* [PROBLEM] Please find every line in the entries that contains the string "tuplet" and copy each of those lines.

#####

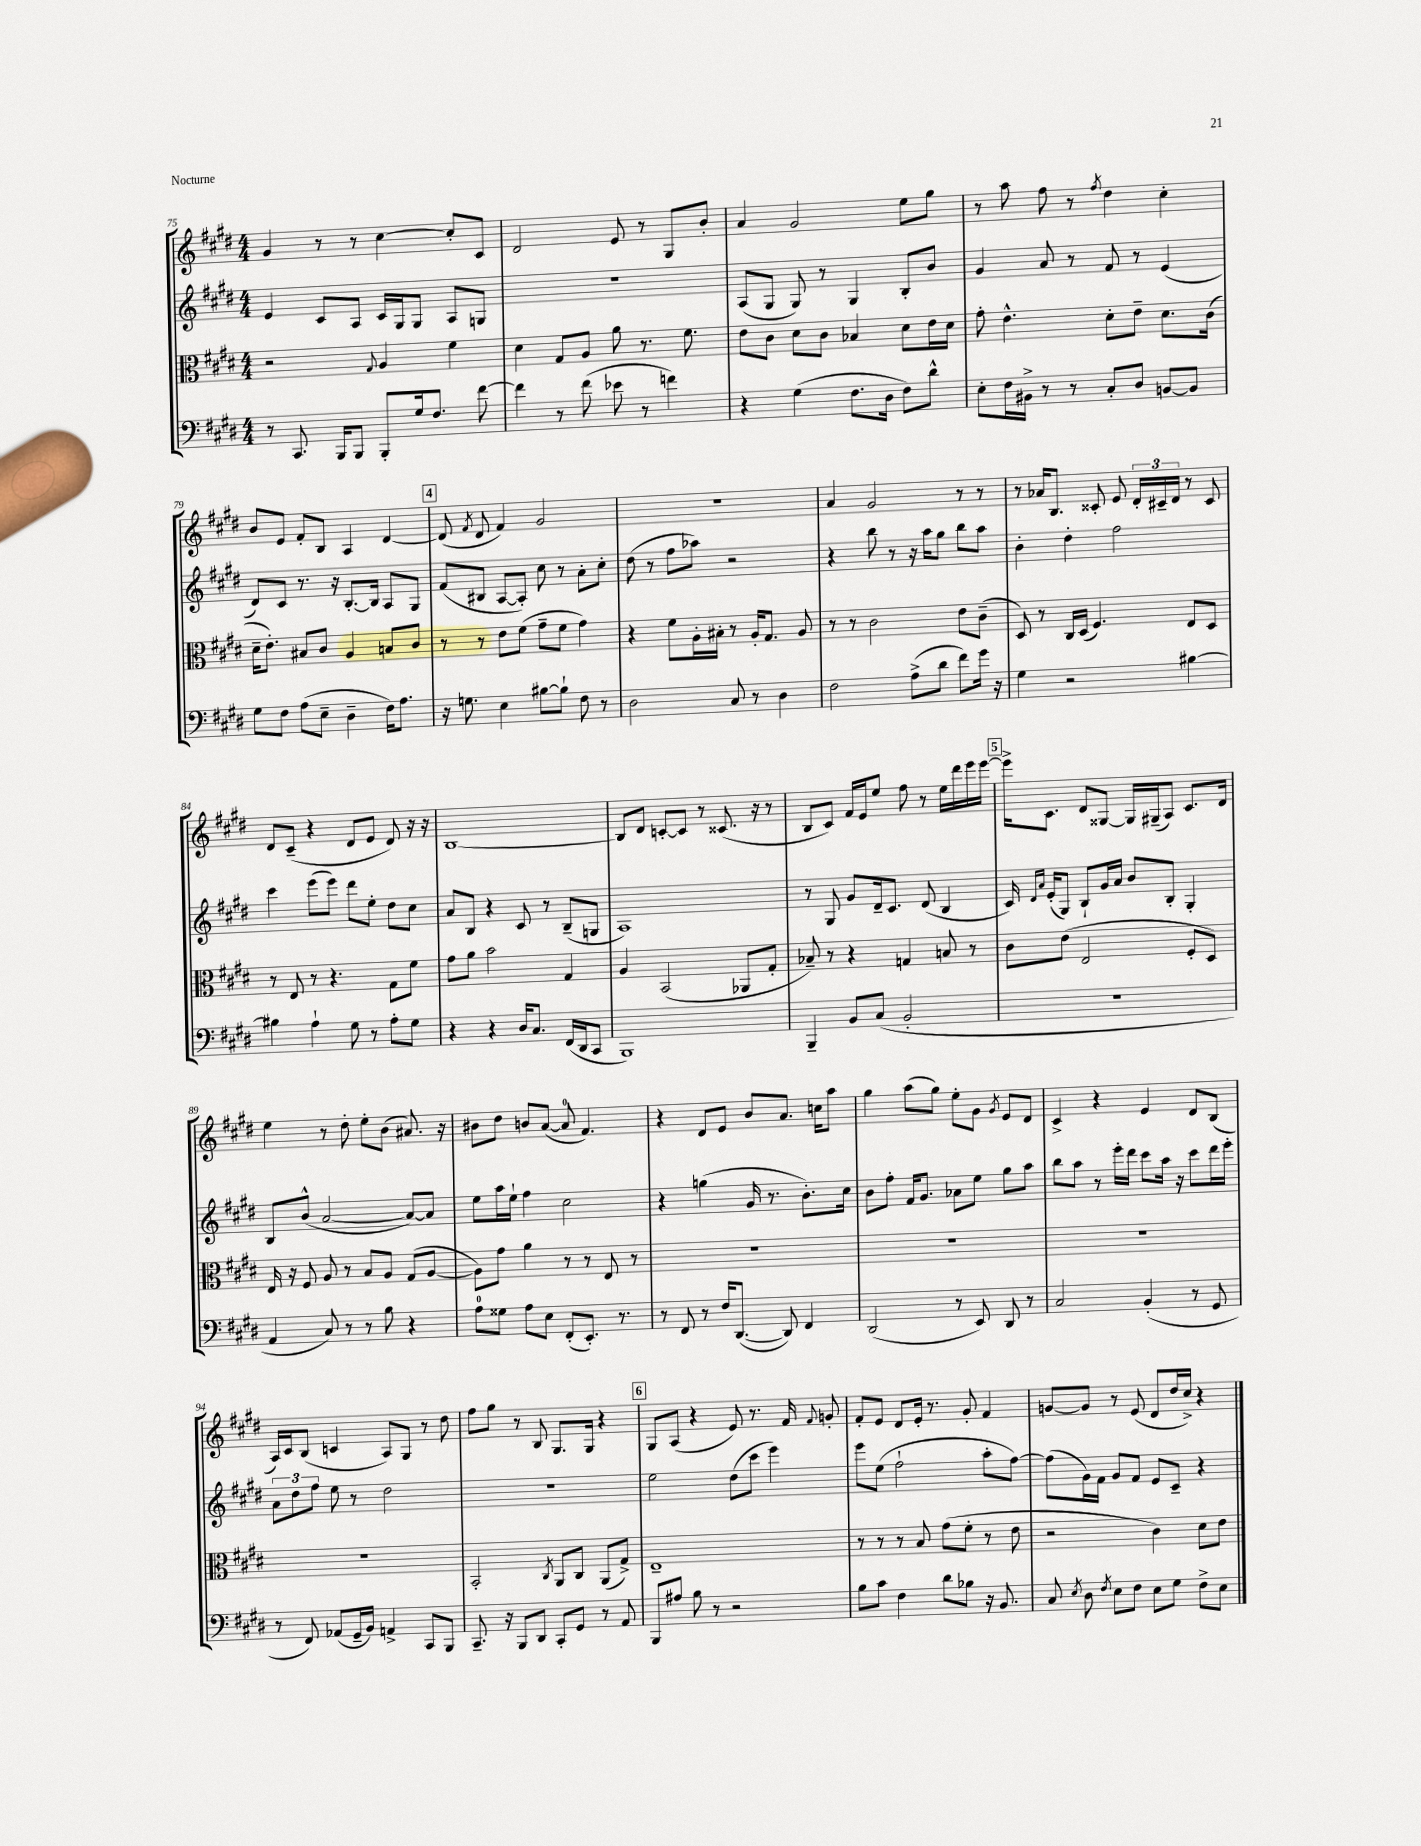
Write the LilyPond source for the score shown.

<<
\new StaffGroup <<
\new Staff = "s0" {
    \clef treble \key e \major \numericTimeSignature \time 4/4
    \autoBeamOff gis'4 r8 r8 cis''4~ cis''8[-. cis'8] |
    dis'2 e'8 r8 gis8[ b'8]-. |
    a'4 gis'2 e''8[ gis''8] |
    r8 a''8 fis''8 r8 \acciaccatura { fis''8 } dis''4 cis''4-. |
    b'8[ e'8] fis'8[-. b8] a4 dis'4~ |
    \mark \markup { \box "4" } dis'8( \acciaccatura { fis'8 } dis'8 fis'4) gis'2 |
    r1 |
    a'4 gis'2 r8 r8 |
    r8 aes'16[ b8.] cisis'8-. e'8 \tuplet 3/2 { dis'16[-. cis'16-- dis'16] } r8 cis'8 |
    dis'8[ cis'8]--( r4 dis'8[ e'8] dis'8) r16 r16 |
    b1~ |
    b8[ dis'8] c'8[~-. c'8] r8 cisis'8.( r16 r8 |
    b8[ cis'8]) fis'16[ e'16 e''8] fis''8 r8 e''16[ dis'''16 e'''16 e'''16]~ |
    \mark \markup { \box "5" } e'''16[-> cis'8.] dis'8[ gisis8]~ gisis16[ gis16--( a8]) cis'8.[ dis'16] |
    e''4 r8 dis''8-. e''8[-. b'8]( ais'8.) r16 |
    bis'8[ dis''8] b'8[ a'8]~( a'8-0 fis'4.) |
    r4 dis'8[ e'8] b'8[ a'8.] c''16[ a''8] |
    gis''4 a''8[( gis''8]) e''8[-. gis'8] \acciaccatura { gis'8 } e'8[ dis'8] |
    cis'4-> r4 e'4 dis'8[ b8]( |
    a16[) cis'16 b8]( c'4 a8[) gis8] r8 dis''8 |
    fis''8[ gis''8] r8 b8 gis8.[ gis16] r4 |
    \mark \markup { \box "6" } gis8[ a8]( r4 e'8) r8. fis'16 \appoggiatura { fis'8 } g'8-. |
    fis'8[-. e'8] dis'8[ e'16]-. r8. gis'8-. fis'4 |
    g'8[~ g'8] r8 e'8( dis'8[ dis''16 cis''16]->) r4 \bar "|." |
}
\new Staff = "s1" {
    \clef treble \key e \major \numericTimeSignature \time 4/4
    \autoBeamOff e'4 cis'8[ a8] cis'16[ gis16 gis8] a8[ g8] |
    R1 |
    a8[( gis8] gis8) r8 gis4 b8[-. b'8] |
    gis'4 a'8 r8 fis'8 r8 e'4( |
    dis'8[) cis'8] r8. r16 b8.[~-. b16] a8[ gis8] |
    \mark \markup { \box "4" } fis'8[( bis8] a8[~ a8]-.) cis''8 r8 a'8[-. cis''8]-. |
    dis''8( r8 fis''8[ aes''8]) r2 |
    r4 b''8 r8 r16 a''16[ gis''8] b''8[ a''8] |
    b'4-. dis''4-. fis''2 |
    cis'''4 e'''8[( e'''8]) dis'''8[ e''8]-. dis''8[ cis''8] |
    a'8[ b8] r4 cis'8 r8 b8[--( g8] |
    a1) |
    r8 gis8 gis'8[ dis'16-- cis'8.] dis'8( b4 |
    \mark \markup { \box "5" } cis'16) \grace { dis'16[ a'16] } e'16[-.( gis8]) b8[-! gis'16 a'16] b'8[ b8]-. gis4-. |
    b8[ b'8]-^( a'2~ a'8[~) a'8] |
    e''8[ a''16 e''16]-! fis''4 cis''2 |
    r4 g''4( gis'16 r8. b'8.[-.) cis''16] |
    b'8[ fis''8]-. fis'16[ gis'8.] aes'8[ e''8] gis''8[ a''8] |
    b''8[ a''8] r8 e'''16[-. dis'''16] cis'''8[ a''16] r16 cis'''8[ dis'''16 e'''16]-. |
    \tuplet 3/2 { a'8[ dis''8 fis''8] } e''8 r8 dis''2 |
    r1 |
    \mark \markup { \box "6" } e''2 dis''8[( cis'''8] e'''4) |
    e'''8[ e''8]( fis''2-! a''8[-. fis''8]~) |
    fis''8[( gis'16) fis'16] gis'8[ fis'8] e'8[ cis'8]-- r4 \bar "|." |
}
\new Staff = "s2" {
    \clef alto \key e \major \numericTimeSignature \time 4/4
    \autoBeamOff r2 \appoggiatura { gis8 } a4 fis'4 |
    dis'4 gis8[ a8] a'8 r8. fis'8. |
    e'8[ cis'8] dis'8[ cis'8] bes4 dis'8[ e'16 dis'16] |
    gis'8-. e'4.-^ dis'8[-. e'8]-- dis'8.[ cis'16]( |
    dis'16[-- e'8.]-.) bis8[ cis'8] a4 b8[ cis'8] |
    \mark \markup { \box "4" } r8 r8 e'8[ fis'8]( gis'8[-- fis'8] gis'4) |
    r4 fis'8[ a16-. bis16]-. r8 a16[-. gis8.] a8 |
    r8 r8 cis'2 e'8[ cis'8]--( |
    dis8) r8 cis16[ dis16]( fis4.) e8[ dis8] |
    r8 e8 r8 r4. gis8[ fis'8] |
    gis'8[ a'8] b'2 gis4 |
    a4 b,2( aes,8[ gis8]-. |
    bes8--) r8 r4 g4 b8 r8 |
    \mark \markup { \box "5" } cis'8[ e'8]( e2 fis8[-. dis8]) |
    e16 r16 fis8 a8 r8 b8[ a8] gis8[( a8]~ |
    a8[) gis'8] a'4 r8 r8 e8 r8 |
    R1 |
    R1 |
    R1 |
    R1 |
    b,2-. \acciaccatura { cis8 } a,8[ cis8] a,8[( gis8]->) |
    \mark \markup { \box "6" } e1-- |
    r8 r8 r8 b8 gis'8[( fis'8]-. r8 e'8 |
    r2 cis'4) dis'8[ e'8] \bar "|." |
}
\new Staff = "s3" {
    \clef bass \key e \major \numericTimeSignature \time 4/4
    \autoBeamOff r8 cis,8. b,,16[ b,,8] b,,8[-. gis16 fis8.] fis'8~ |
    fis'4 r8 fis'8( ees'8 r8 f'4) |
    r4 gis4( fis8.[ dis16] fis8[) dis'8]-^ |
    e8[-. fis16 bis,16]-> r8 r8 cis8[-. dis8] b,8[~ b,8] |
    gis8[ fis8] a8[( e8]-- dis4-- fis16[) a8.] |
    \mark \markup { \box "4" } r16 g8. e4 bis8[~ bis8]-! fis8 r8 |
    dis2 cis8 r8 dis4 |
    fis2 a8[->( dis'8] fis'8[) gis'16] r16 |
    gis4 r2 bis4~ |
    bis4 a4-! gis8 r8 a8[-. gis8] |
    r4 r4 dis16[ cis8.] fis,16[( dis,16 cis,8] |
    b,,1) |
    b,,4-- b,8[ cis8]( b,2-. |
    \mark \markup { \box "5" } R1 |
    a,4 cis8) r8 r8 b8 r4 |
    a8[-0 gisis8] a8[ e8] fis,8[-.( e,8.]-.) r8. |
    r8 fis,8 r8 fis16[ dis,8.]~( dis,8) fis,4 |
    dis,2( r8 e,8) dis,8 r8 |
    cis2 b,4-.( r8 gis,8 |
    r8 fis,8) aes,8[( gis,16-- b,16]) a,4-> cis,8[ b,,8] |
    cis,8.-- r16 b,,8[ dis,8] cis,8[-. gis,8] r8 a,8 |
    \mark \markup { \box "6" } b,,8[ ais8] b8 r8 r2 |
    b8[ cis'8] fis4 dis'8[ bes8] r16 b,8. |
    cis8 \acciaccatura { e8 } dis8 \acciaccatura { fis8 } e8[ fis8] e8[ gis8] fis8[-> e8] \bar "|." |
}
>>
>>
\layout { \context { \Score currentBarNumber = #75 } }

#####

* [OUTPUT OF THE EXERCISE]
    r8 aes'16[ b8.] cisis'8-. e'8 \tuplet 3/2 { dis'16[-. cis'16-- dis'16] } r8 cis'8 |
    \tuplet 3/2 { a'8[ dis''8 fis''8] } e''8 r8 dis''2 |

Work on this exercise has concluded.